Your assignment: Your reply should hold only the lines from the records below where "purple" occurs.

Material to process:
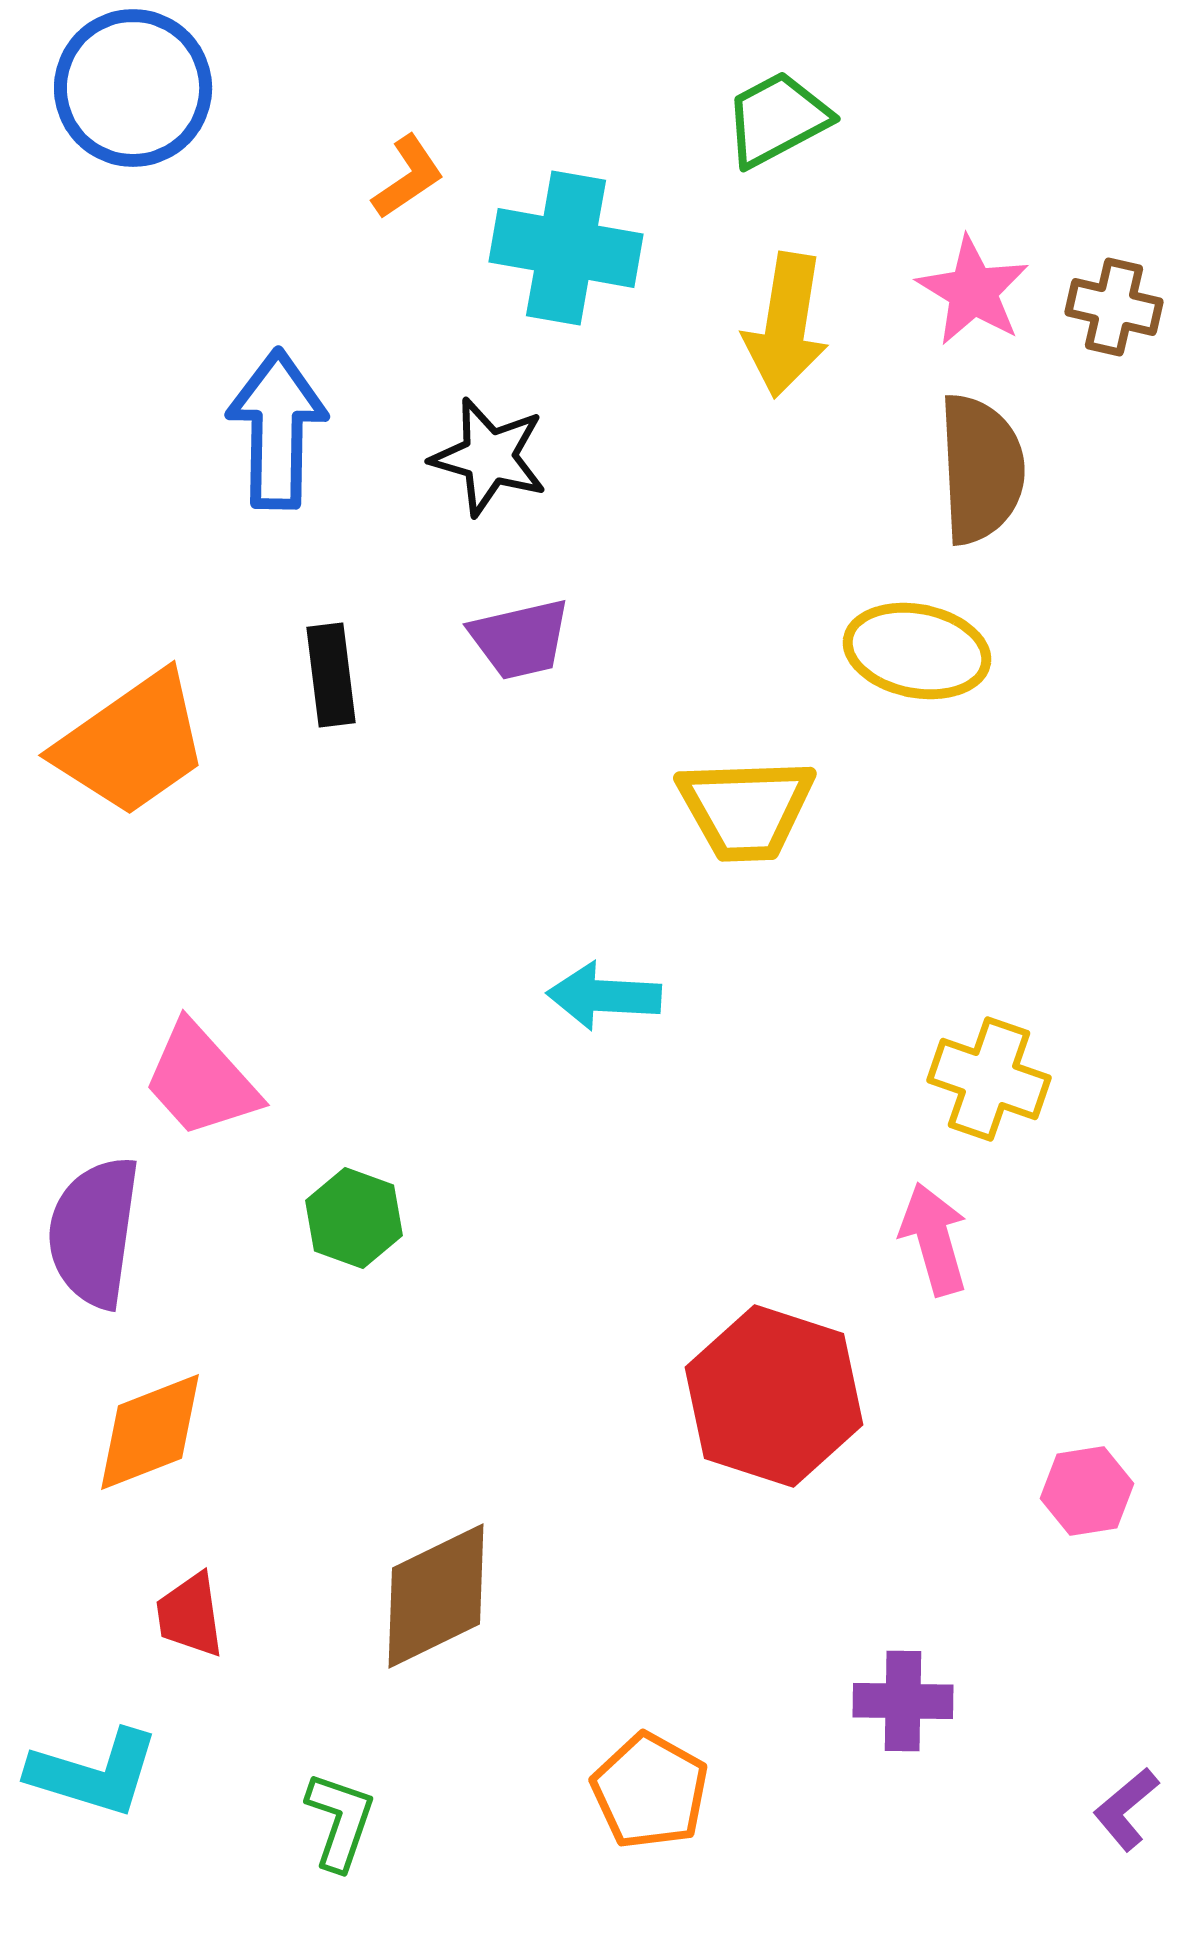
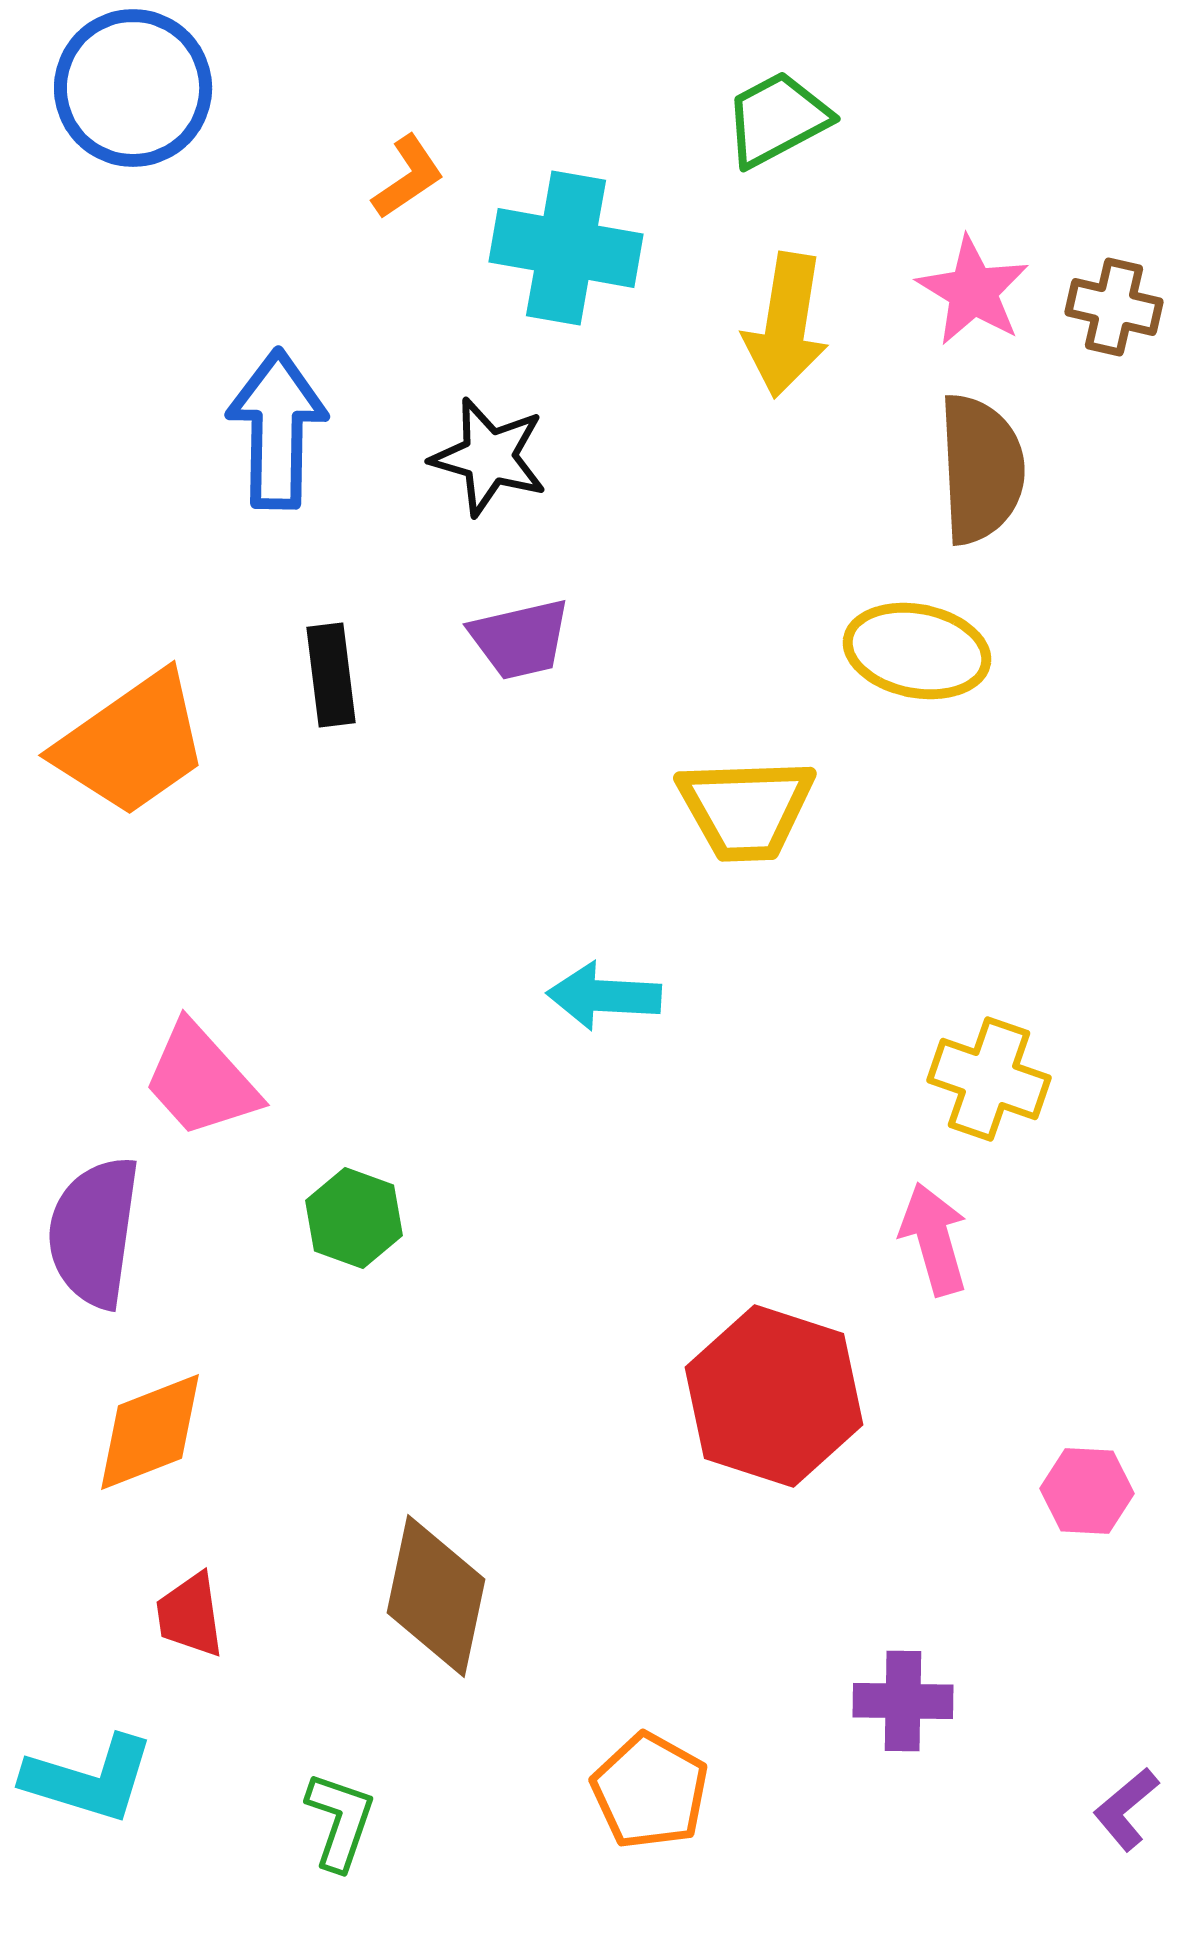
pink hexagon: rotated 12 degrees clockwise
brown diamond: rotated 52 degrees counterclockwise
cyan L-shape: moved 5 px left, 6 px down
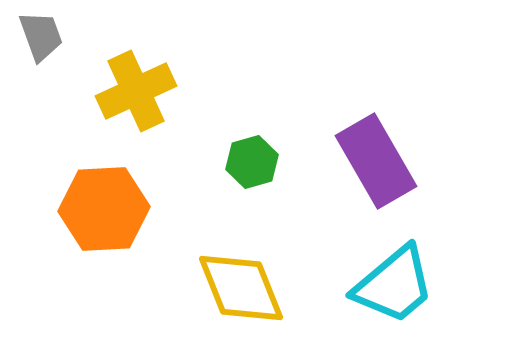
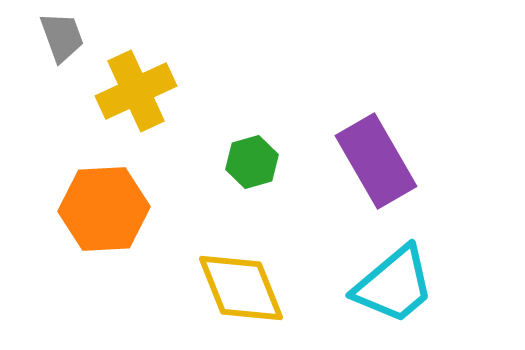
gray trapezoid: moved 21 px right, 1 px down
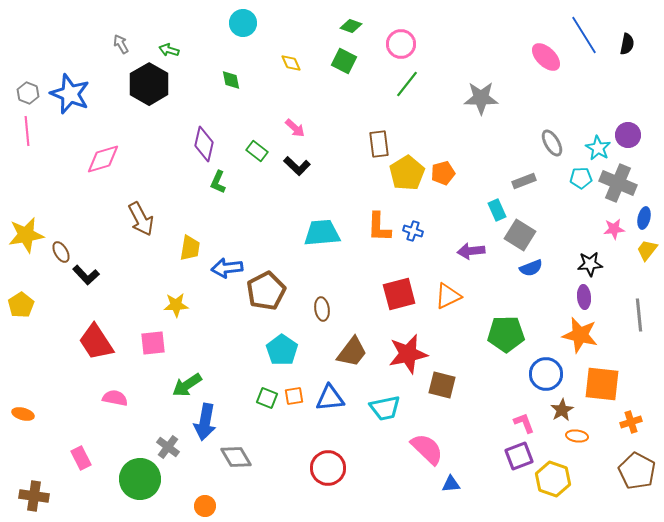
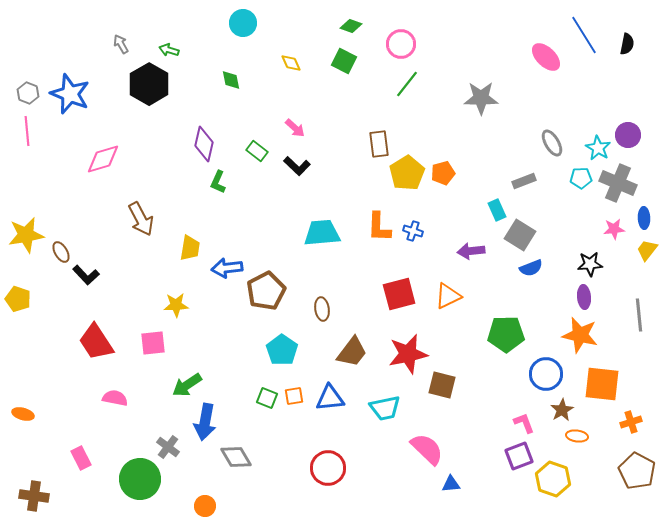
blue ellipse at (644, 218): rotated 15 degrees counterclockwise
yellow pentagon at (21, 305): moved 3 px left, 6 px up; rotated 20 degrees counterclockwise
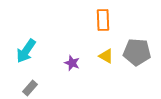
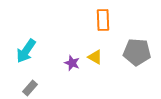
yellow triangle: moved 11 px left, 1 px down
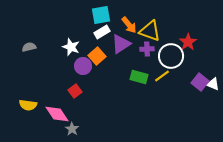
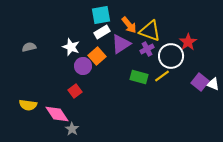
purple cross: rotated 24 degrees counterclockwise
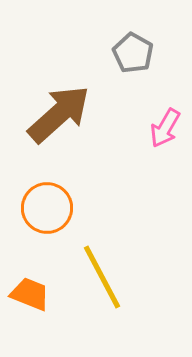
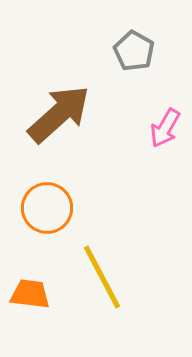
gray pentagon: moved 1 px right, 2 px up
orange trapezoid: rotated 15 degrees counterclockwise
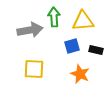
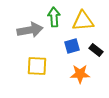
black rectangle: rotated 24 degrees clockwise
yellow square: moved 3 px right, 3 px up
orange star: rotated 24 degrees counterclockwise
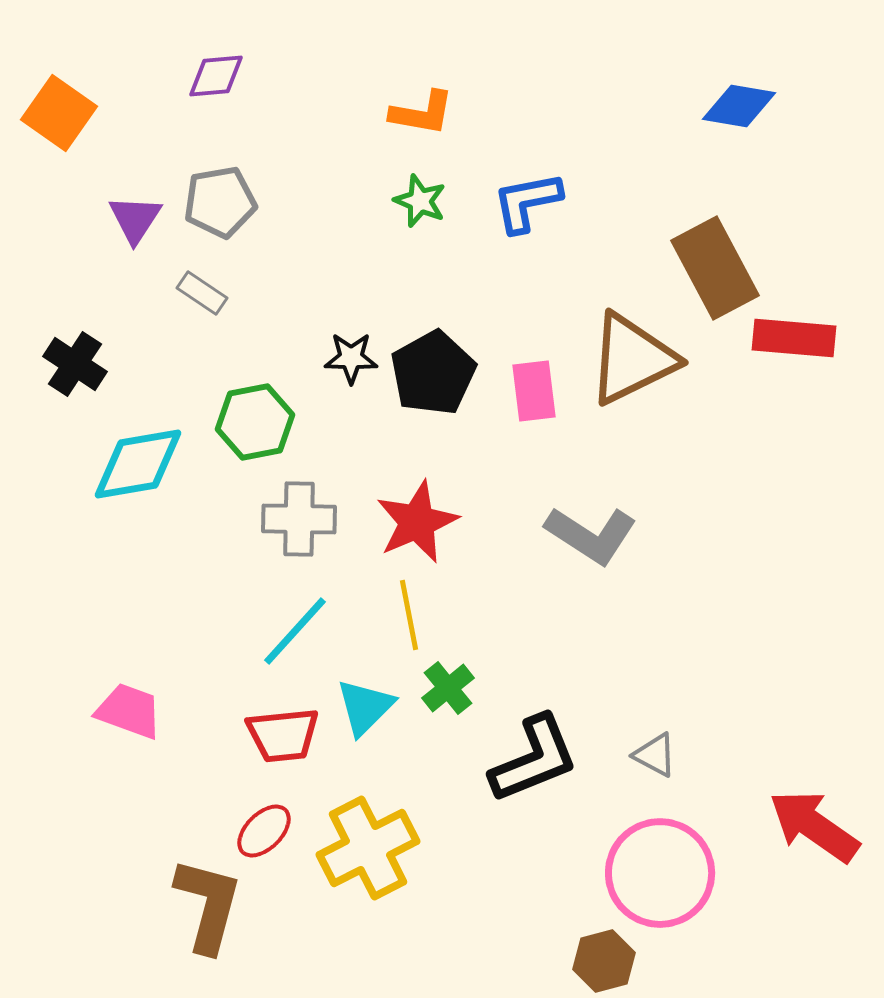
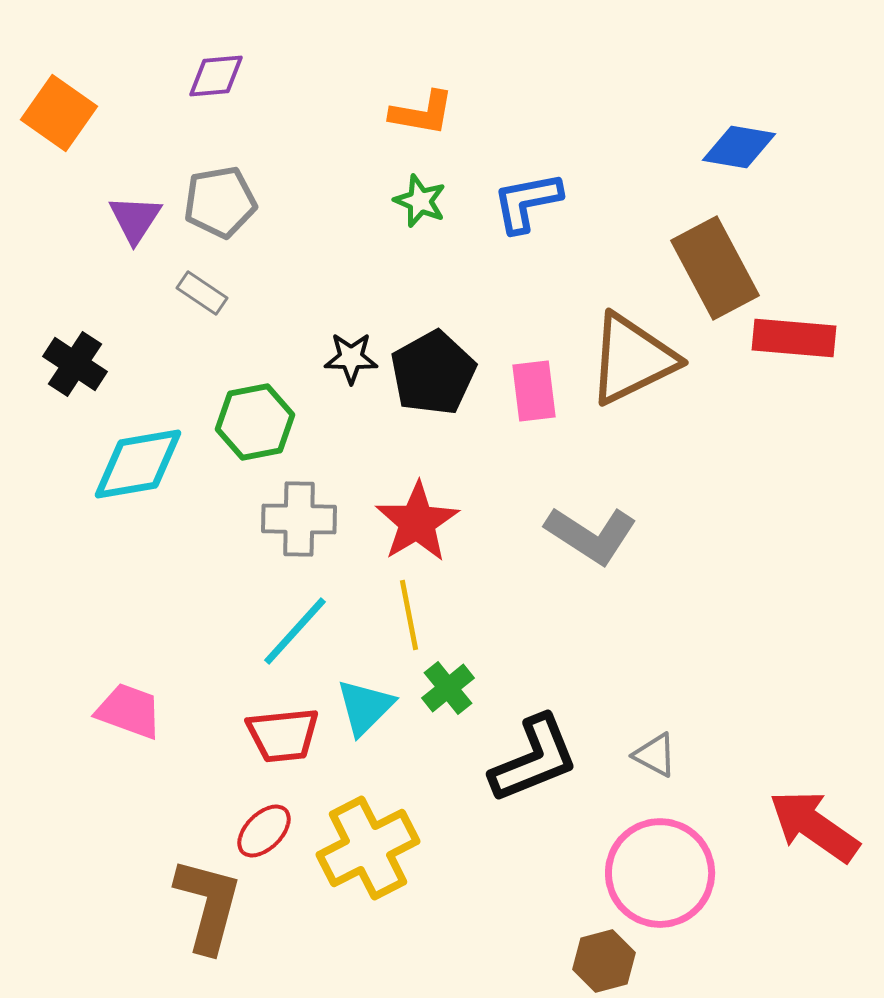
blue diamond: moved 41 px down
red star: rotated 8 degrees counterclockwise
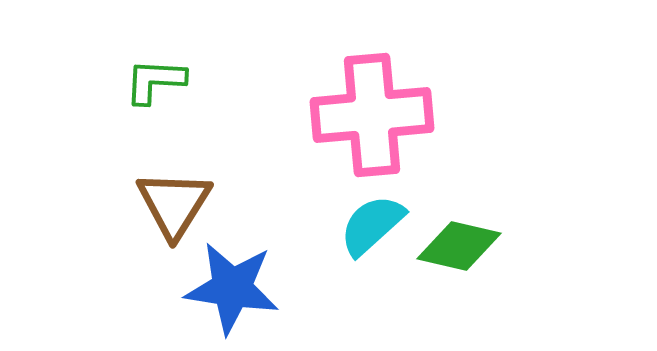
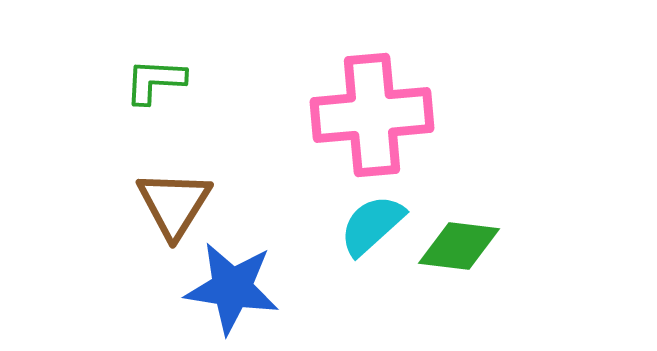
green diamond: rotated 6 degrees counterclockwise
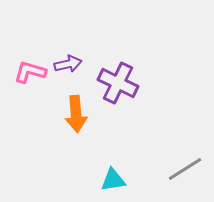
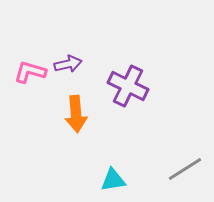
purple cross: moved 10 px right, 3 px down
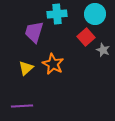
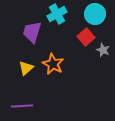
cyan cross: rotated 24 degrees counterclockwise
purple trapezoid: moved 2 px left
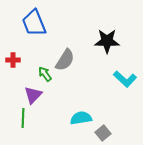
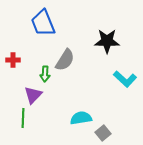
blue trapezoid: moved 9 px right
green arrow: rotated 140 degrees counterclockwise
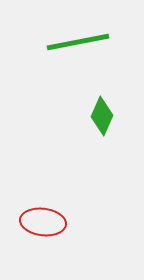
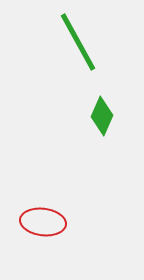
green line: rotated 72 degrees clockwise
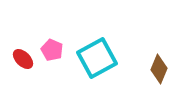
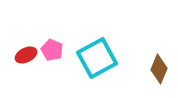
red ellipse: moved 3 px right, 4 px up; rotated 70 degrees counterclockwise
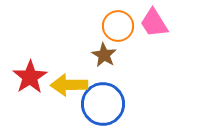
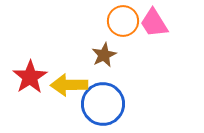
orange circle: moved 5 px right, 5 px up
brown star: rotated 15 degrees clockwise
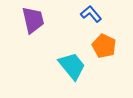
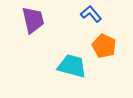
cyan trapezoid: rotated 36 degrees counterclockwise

Result:
purple cross: rotated 24 degrees counterclockwise
purple cross: moved 10 px right, 3 px down
purple trapezoid: moved 2 px left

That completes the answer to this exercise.